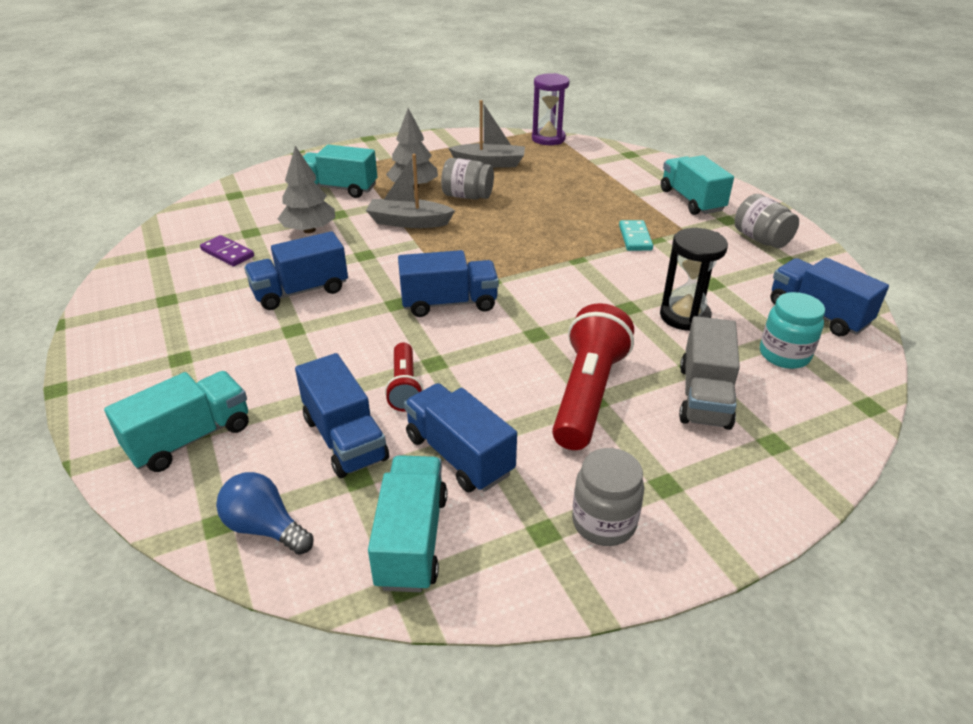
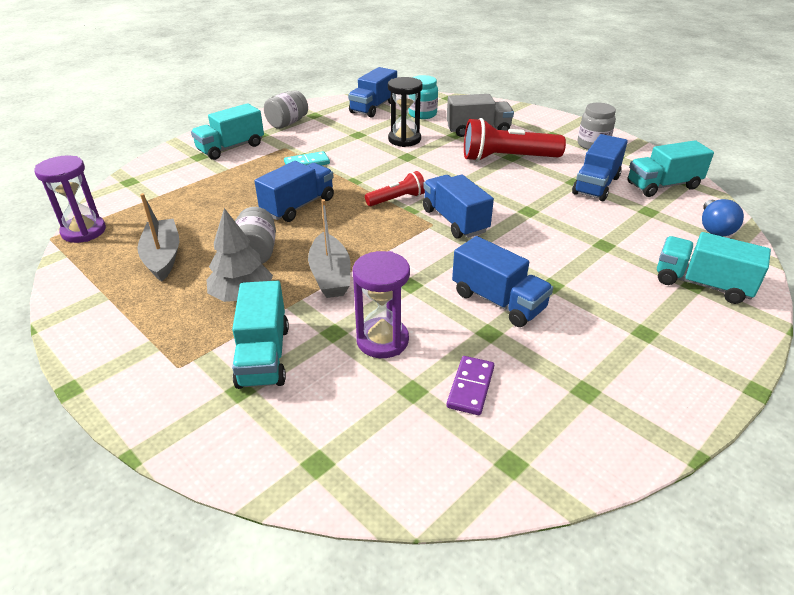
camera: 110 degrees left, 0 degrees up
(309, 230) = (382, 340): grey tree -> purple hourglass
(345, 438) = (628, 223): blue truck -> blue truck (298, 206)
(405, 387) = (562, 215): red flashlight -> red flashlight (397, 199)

+++

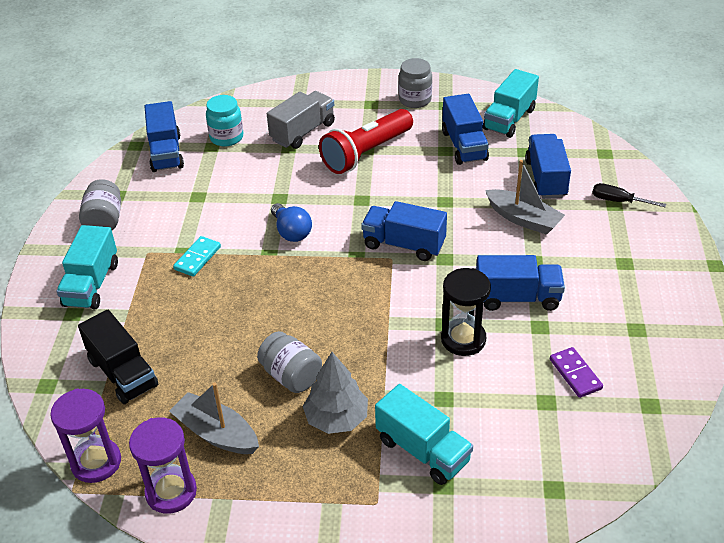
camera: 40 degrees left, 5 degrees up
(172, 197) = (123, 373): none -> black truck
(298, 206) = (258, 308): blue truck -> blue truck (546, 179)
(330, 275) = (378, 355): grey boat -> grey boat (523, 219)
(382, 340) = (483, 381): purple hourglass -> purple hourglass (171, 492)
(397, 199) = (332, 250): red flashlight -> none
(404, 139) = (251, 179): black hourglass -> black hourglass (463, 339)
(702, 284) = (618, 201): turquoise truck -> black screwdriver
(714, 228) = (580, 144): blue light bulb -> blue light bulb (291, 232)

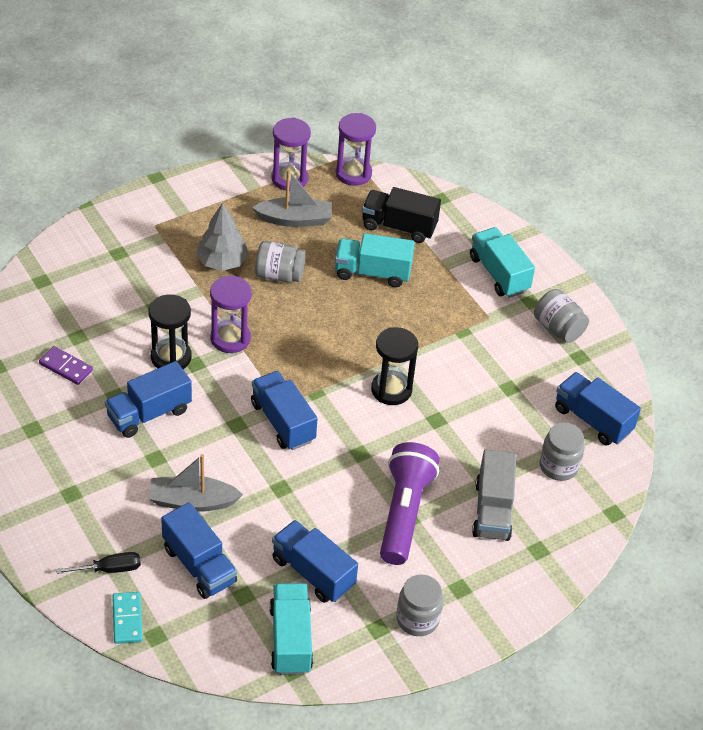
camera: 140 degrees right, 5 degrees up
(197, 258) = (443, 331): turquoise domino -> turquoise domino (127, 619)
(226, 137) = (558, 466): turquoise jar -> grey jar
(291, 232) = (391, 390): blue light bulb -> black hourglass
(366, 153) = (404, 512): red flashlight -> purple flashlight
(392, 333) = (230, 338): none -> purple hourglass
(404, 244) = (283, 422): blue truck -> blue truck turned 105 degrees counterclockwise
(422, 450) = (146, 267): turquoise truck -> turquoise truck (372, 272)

+++

Your task -> Of all the entries above, retype exactly the lines from the line with "(298, 206) = (258, 308): blue" to the line with "(404, 139) = (251, 179): black", both included, and no others.

Expected answer ->
(298, 206) = (258, 308): blue truck -> blue truck (546, 179)
(330, 275) = (378, 355): grey boat -> grey boat (523, 219)
(382, 340) = (483, 381): purple hourglass -> purple hourglass (171, 492)
(397, 199) = (332, 250): red flashlight -> none
(404, 139) = (251, 179): black hourglass -> black hourglass (463, 339)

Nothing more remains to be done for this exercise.